### Source records ###

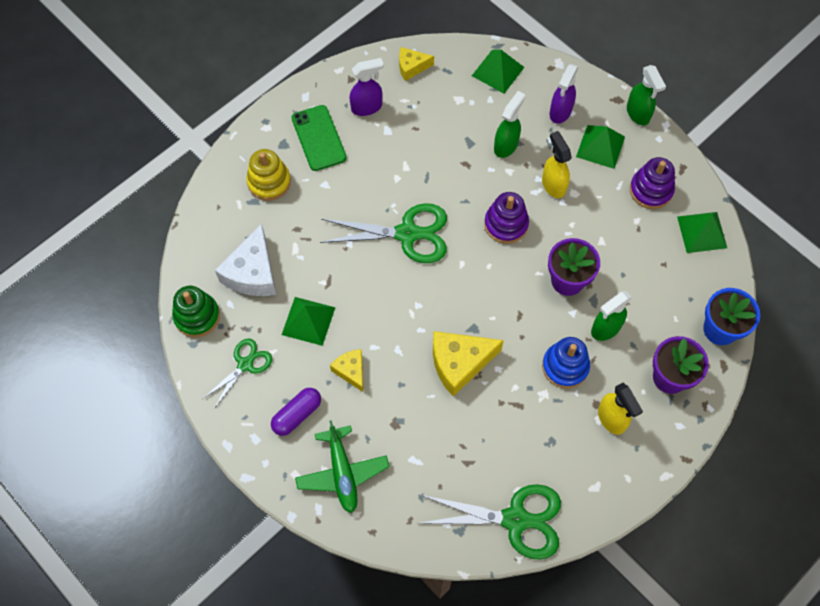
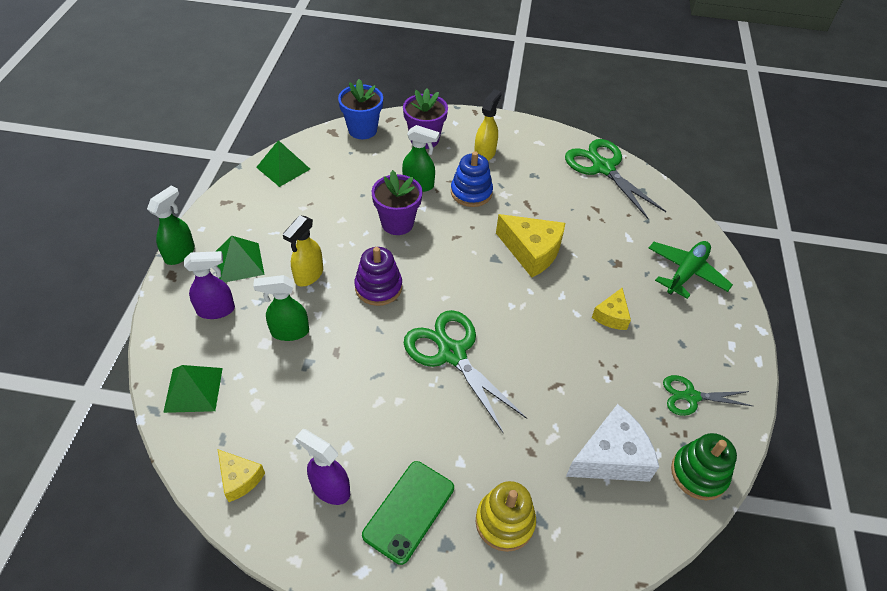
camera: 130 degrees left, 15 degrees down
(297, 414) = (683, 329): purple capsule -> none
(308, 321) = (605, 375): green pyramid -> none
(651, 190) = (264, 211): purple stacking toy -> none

###
### Source records ###

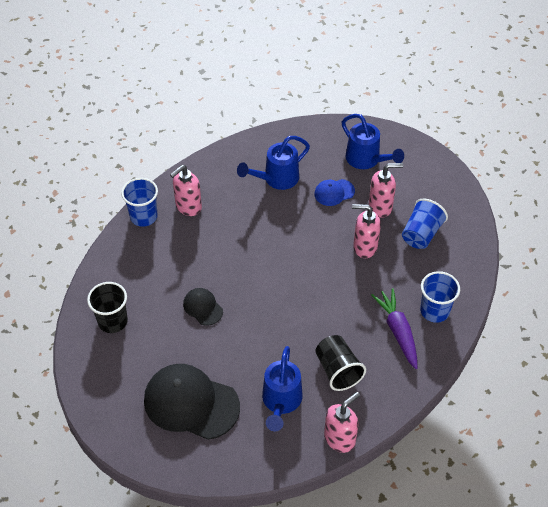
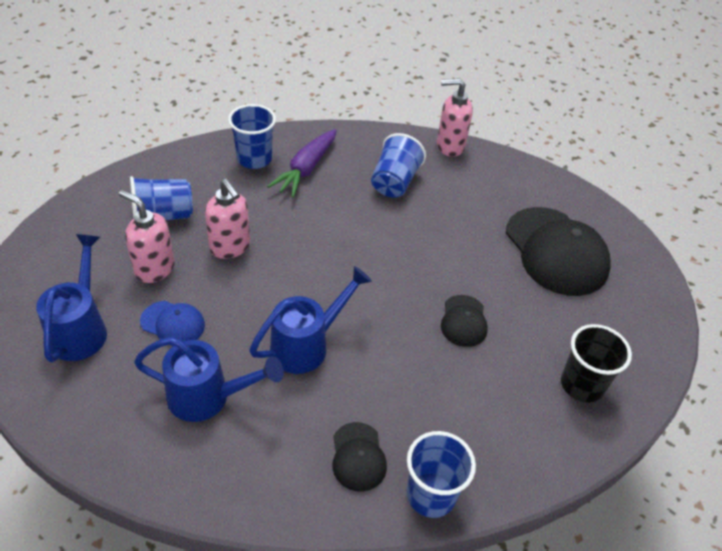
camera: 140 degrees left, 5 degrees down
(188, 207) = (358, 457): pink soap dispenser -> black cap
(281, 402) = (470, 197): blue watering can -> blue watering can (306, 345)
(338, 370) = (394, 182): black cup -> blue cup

###
### Source records ###

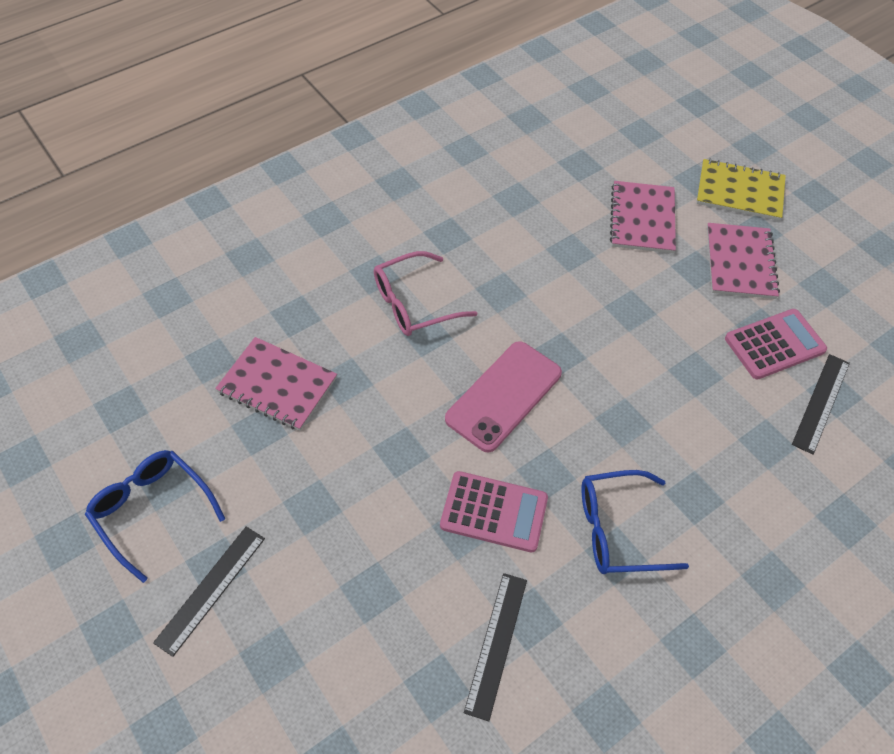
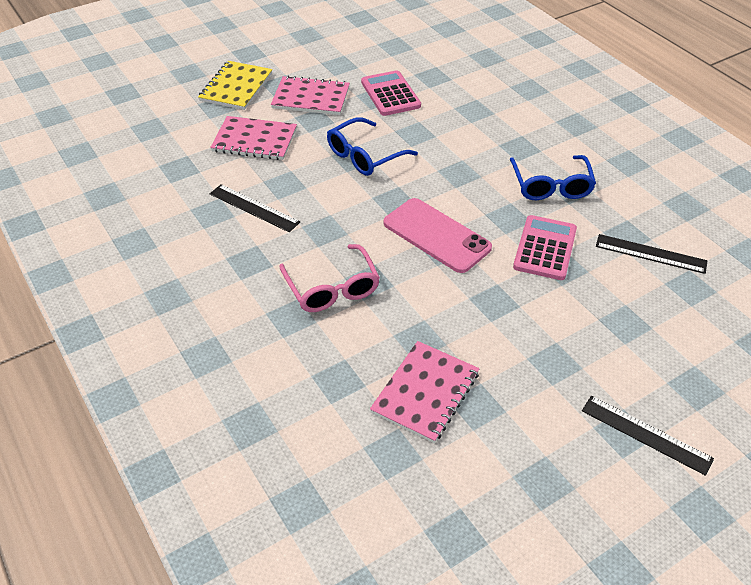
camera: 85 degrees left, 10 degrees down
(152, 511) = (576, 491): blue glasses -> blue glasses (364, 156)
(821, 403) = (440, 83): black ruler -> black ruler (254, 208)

###

Your assignment
In the listing above, find the line with "camera: 85 degrees left, 10 degrees down" and the line with "(821, 403) = (440, 83): black", then print exactly those lines and every line between them.

Your solution
camera: 85 degrees left, 10 degrees down
(152, 511) = (576, 491): blue glasses -> blue glasses (364, 156)
(821, 403) = (440, 83): black ruler -> black ruler (254, 208)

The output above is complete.